▶ [Problem to work on]
Write each line out exactly, from the one containing "IC1 pin GND: VRAW -> 0V" through the final line of the data, and keep pictures out of the copy.

Stored items
-----

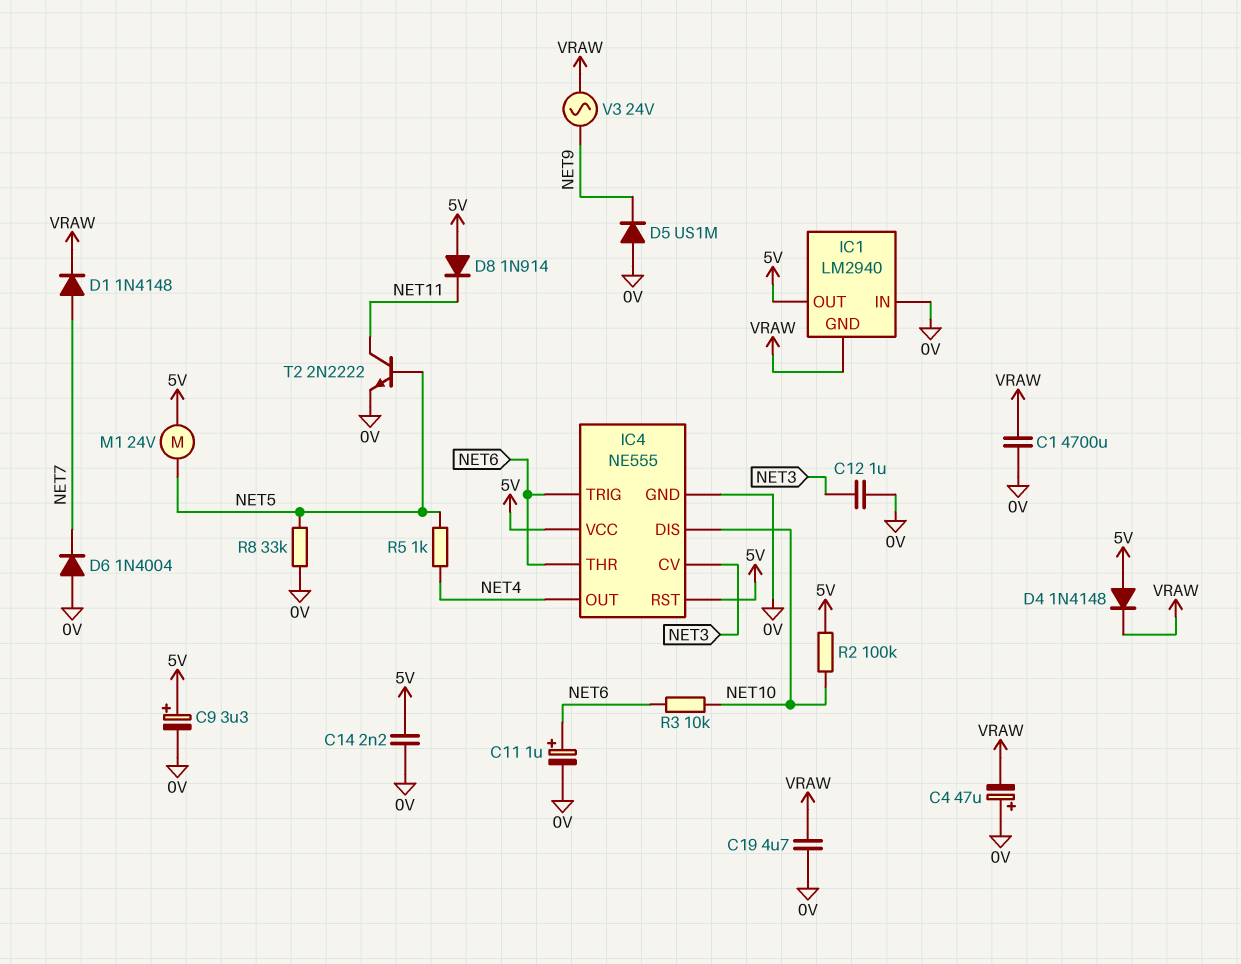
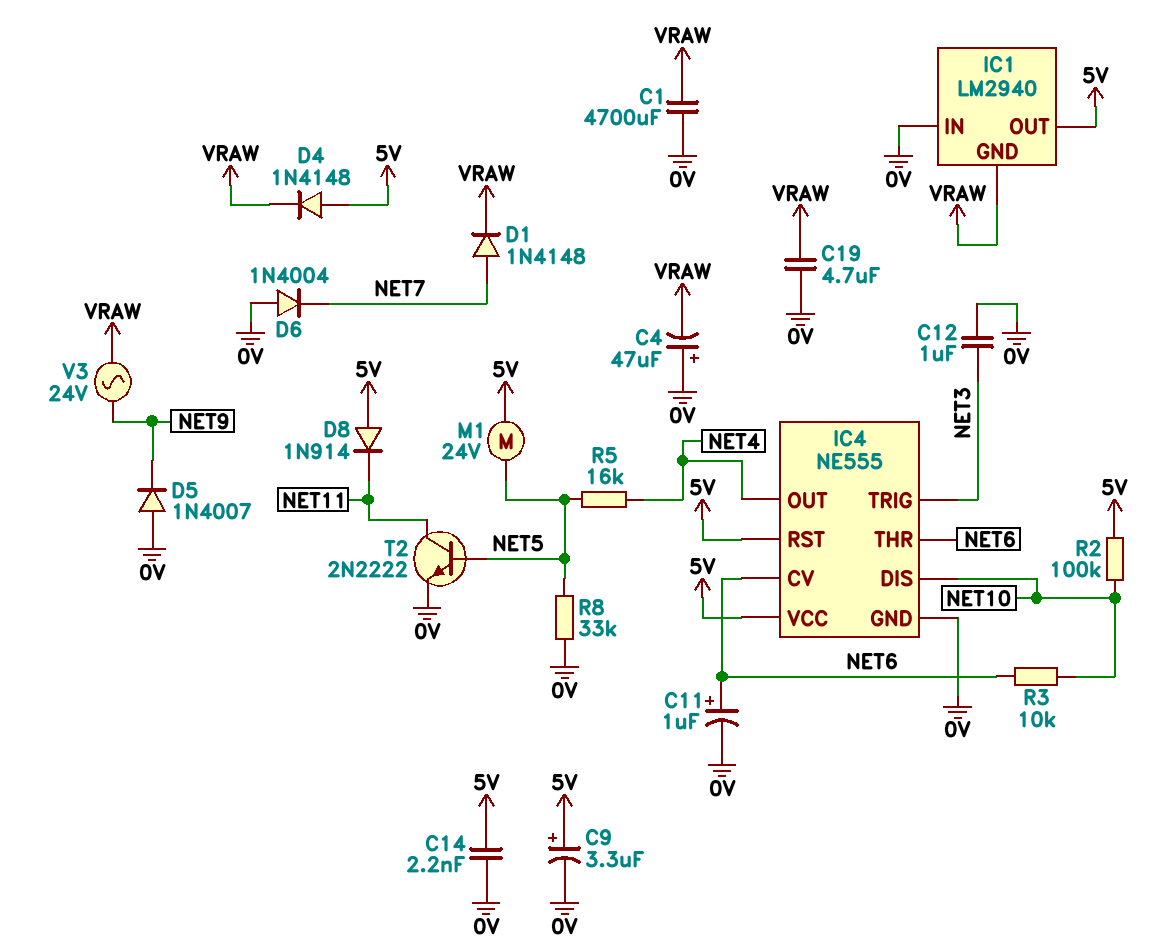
D5: diode US1M (A 0V, K NET9) -> diode 1N4007 (A 0V, K NET9)
IC4 pin CV: NET3 -> NET6
IC4 pin TRIG: NET6 -> NET3
R5: 1k (NET4, NET5) -> 16k (NET4, NET5)

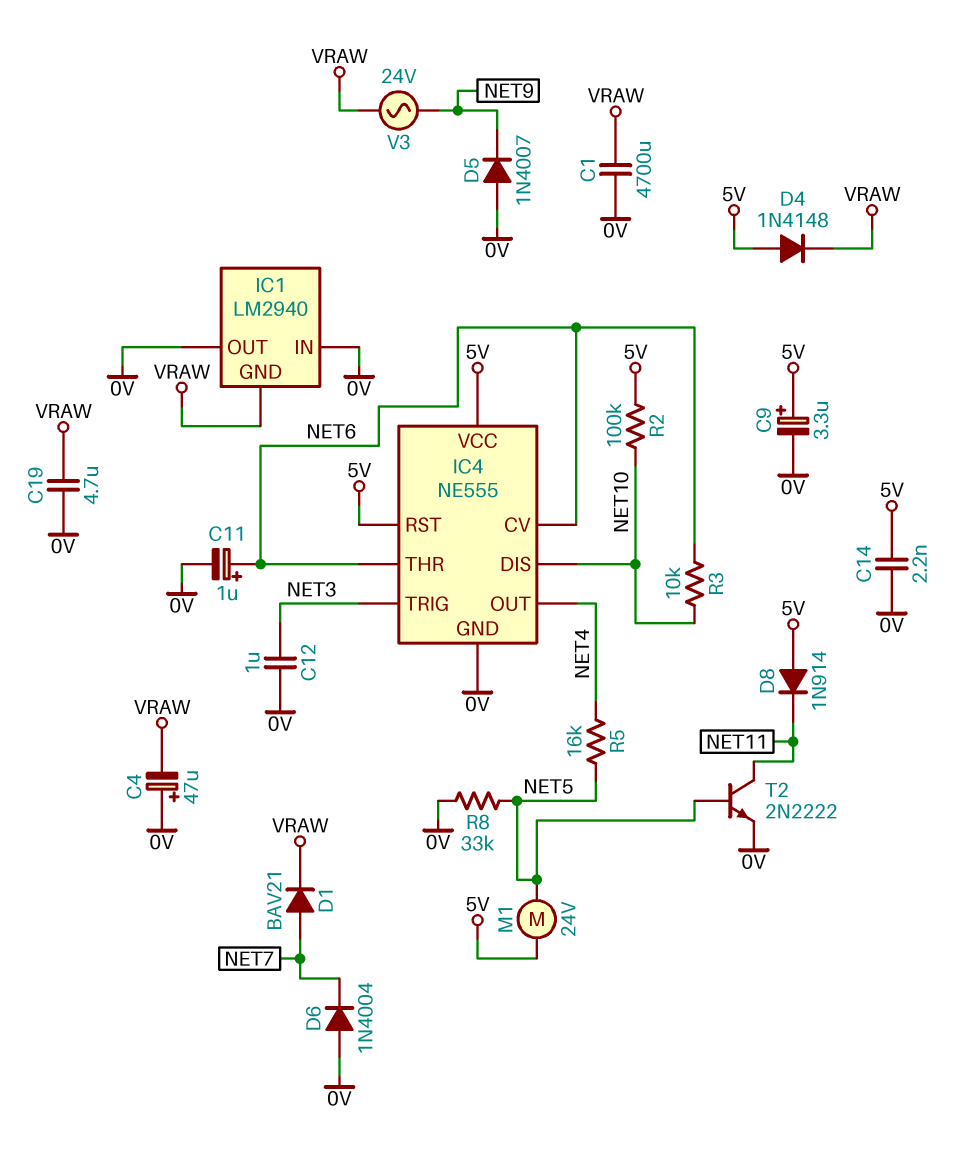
D1: diode 1N4148 (A NET7, K VRAW) -> diode BAV21 (A NET7, K VRAW)
IC1 pin OUT: 5V -> 0V

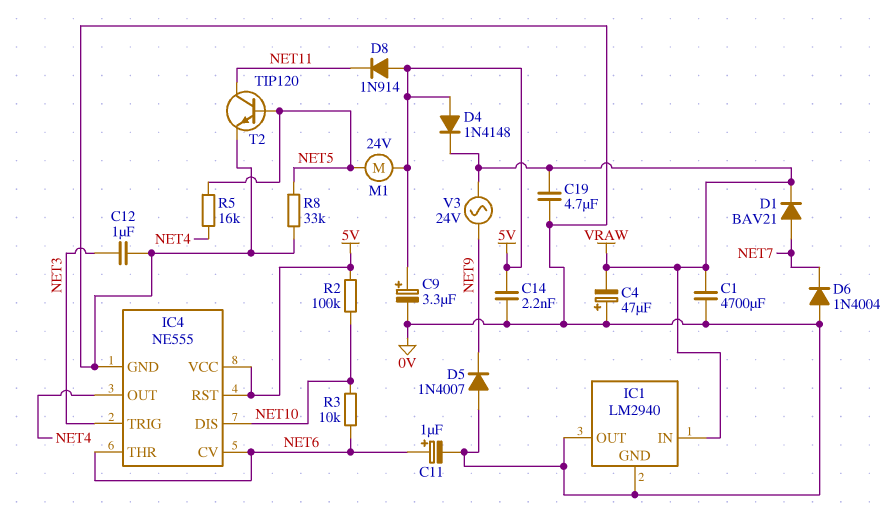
IC1 pin GND: VRAW -> 0V
IC1 pin IN: 0V -> VRAW
T2: NPN 2N2222 (B NET5, C NET11, E 0V) -> NPN TIP120 (B NET5, C NET11, E 0V)

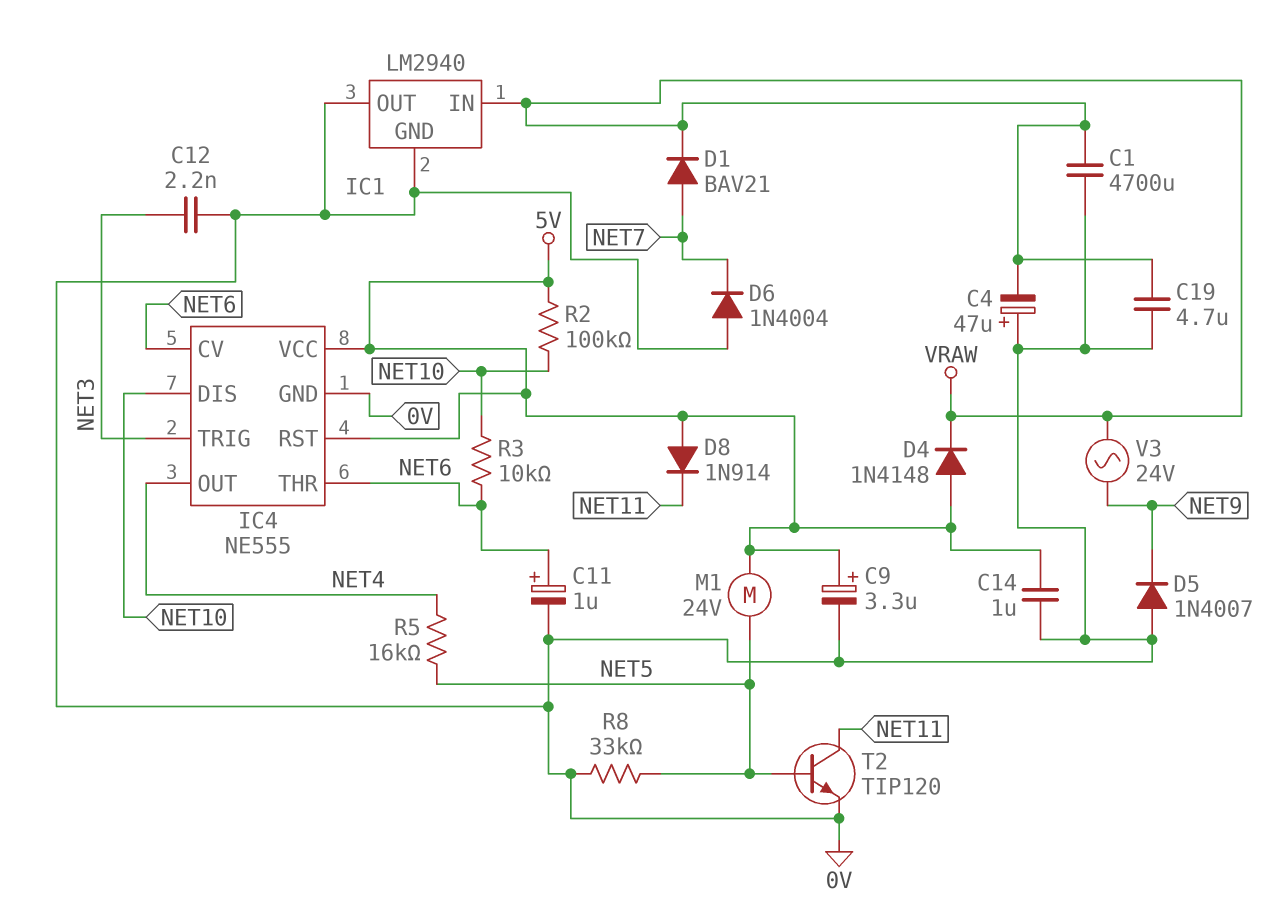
C12: 1uF (0V, NET3) -> 2.2nF (0V, NET3)
C14: 2.2nF (0V, 5V) -> 1uF (0V, 5V)

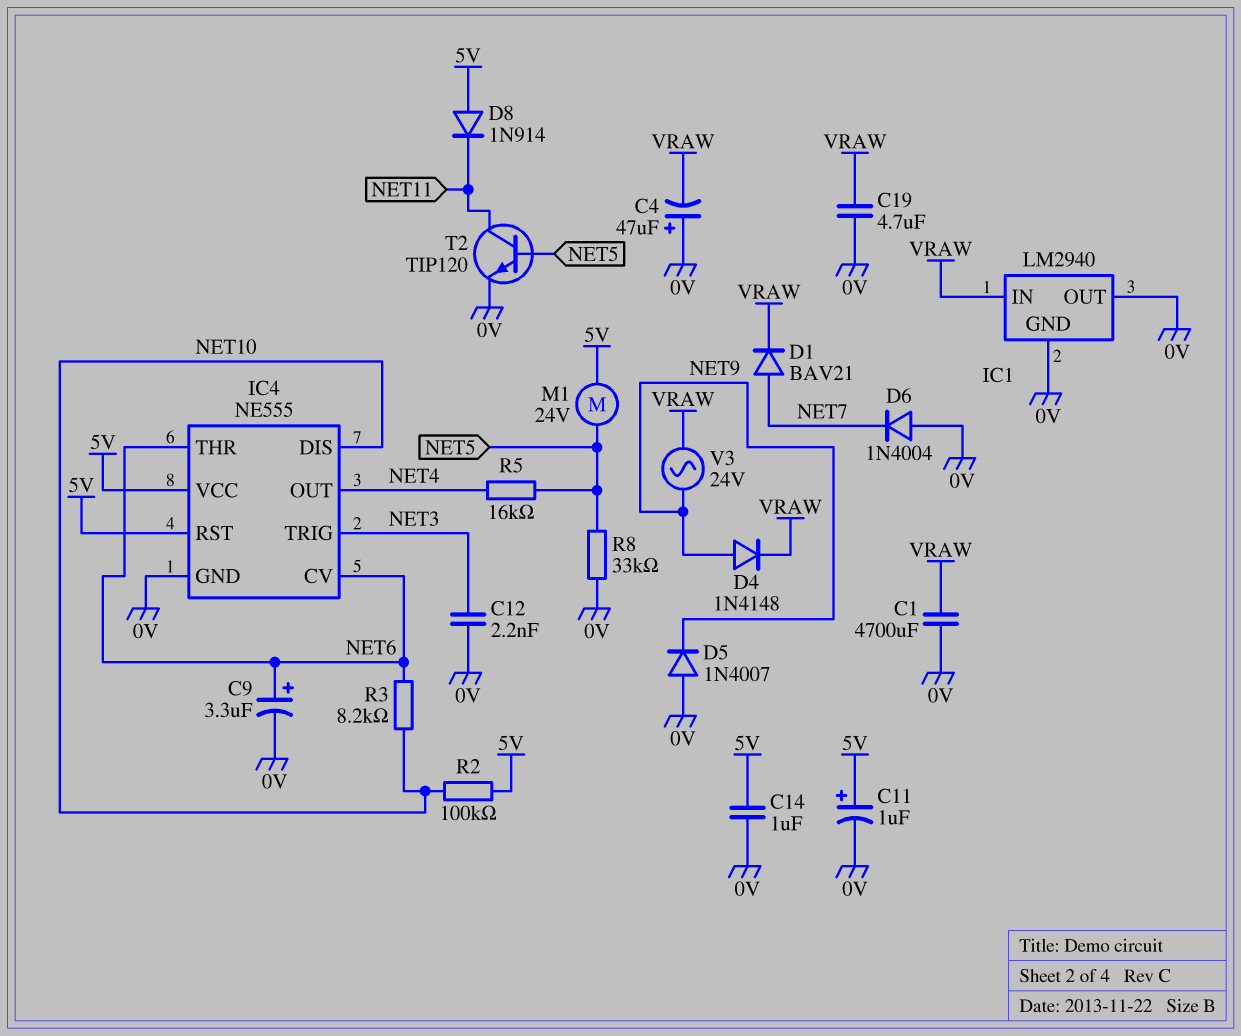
C9: 3.3uF (plus 5V, minus 0V) -> 3.3uF (plus NET6, minus 0V)
C11: 1uF (plus NET6, minus 0V) -> 1uF (plus 5V, minus 0V)
D4: diode 1N4148 (A 5V, K VRAW) -> diode 1N4148 (A NET9, K VRAW)
R3: 10k (NET6, NET10) -> 8.2k (NET6, NET10)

-----

▶ [Response for this exercise]
IC1 pin GND: VRAW -> 0V
IC1 pin IN: 0V -> VRAW
T2: NPN 2N2222 (B NET5, C NET11, E 0V) -> NPN TIP120 (B NET5, C NET11, E 0V)

C12: 1uF (0V, NET3) -> 2.2nF (0V, NET3)
C14: 2.2nF (0V, 5V) -> 1uF (0V, 5V)

C9: 3.3uF (plus 5V, minus 0V) -> 3.3uF (plus NET6, minus 0V)
C11: 1uF (plus NET6, minus 0V) -> 1uF (plus 5V, minus 0V)
D4: diode 1N4148 (A 5V, K VRAW) -> diode 1N4148 (A NET9, K VRAW)
R3: 10k (NET6, NET10) -> 8.2k (NET6, NET10)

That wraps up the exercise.